▶ **EXTRACTED INFORMATION**:
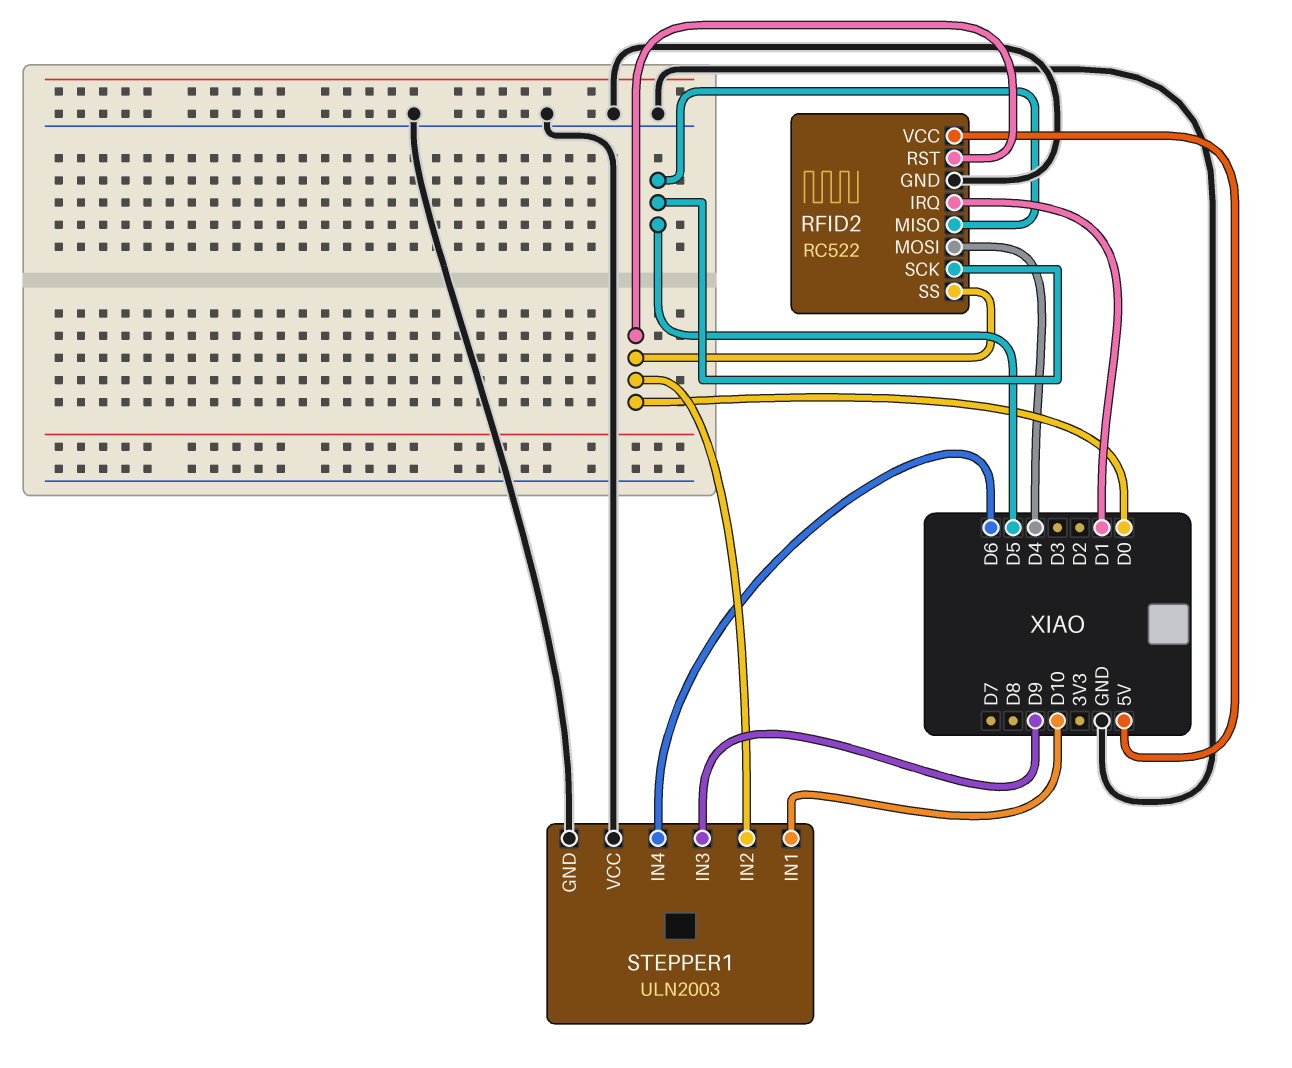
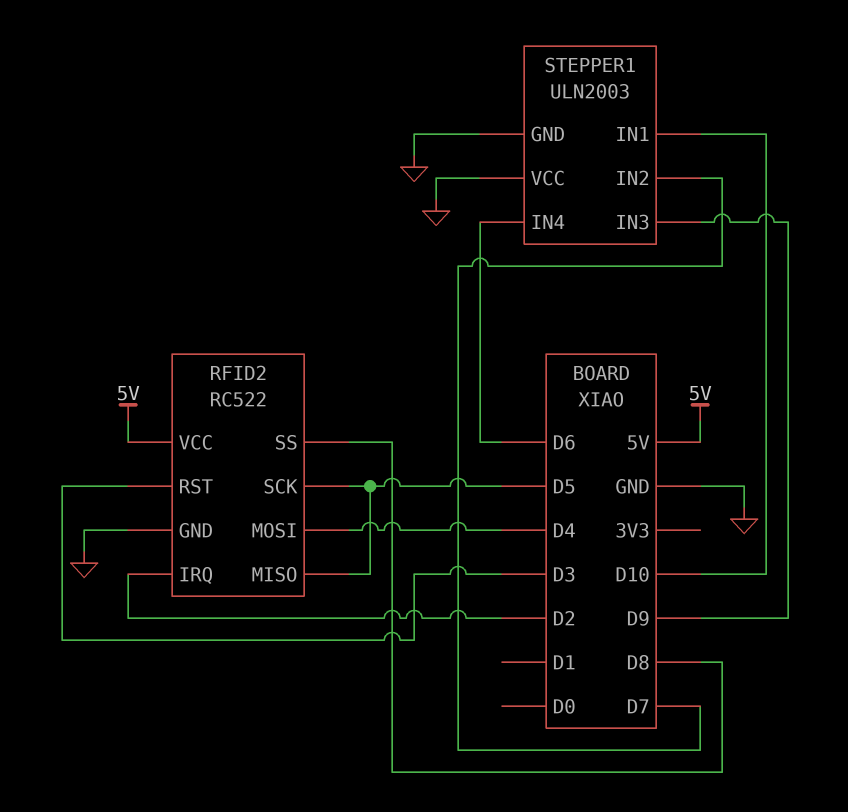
RFID2 pin IRQ: D1 -> D2
RFID2 pin RST: D0 -> D3
RFID2 pin SS: D0 -> D8
STEPPER1 pin IN2: D0 -> D7

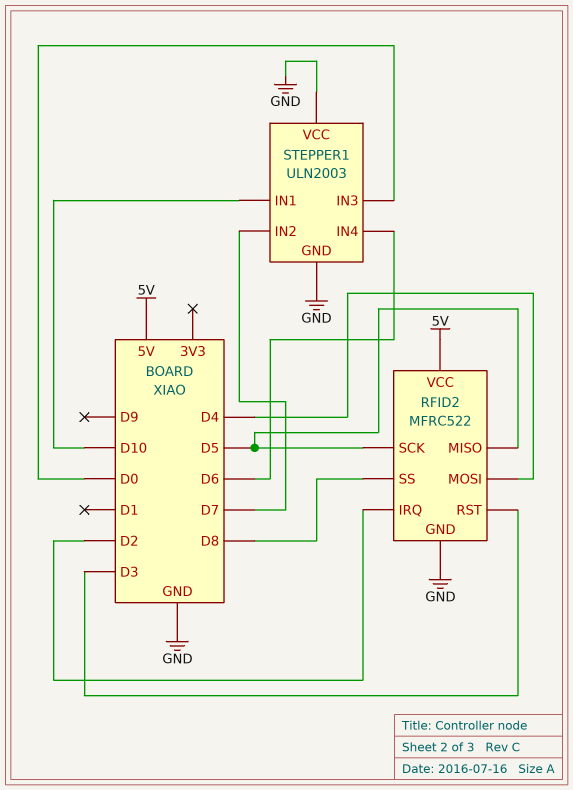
RFID2: RC522 -> MFRC522
STEPPER1 pin IN3: D9 -> D0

▶ **WHAT YOU ARE ASKED TO DO**: Please set the data above down exactly, with the pictures removed.

▶ **EXERCISE RESULT**:
RFID2 pin IRQ: D1 -> D2
RFID2 pin RST: D0 -> D3
RFID2 pin SS: D0 -> D8
STEPPER1 pin IN2: D0 -> D7

RFID2: RC522 -> MFRC522
STEPPER1 pin IN3: D9 -> D0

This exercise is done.